Within the listing below, filter for "brick" and copy every matching line.
═════ Data shown
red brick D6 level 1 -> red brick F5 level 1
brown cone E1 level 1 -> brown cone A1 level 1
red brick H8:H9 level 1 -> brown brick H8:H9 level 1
══════════
Result for this task =>
red brick D6 level 1 -> red brick F5 level 1
red brick H8:H9 level 1 -> brown brick H8:H9 level 1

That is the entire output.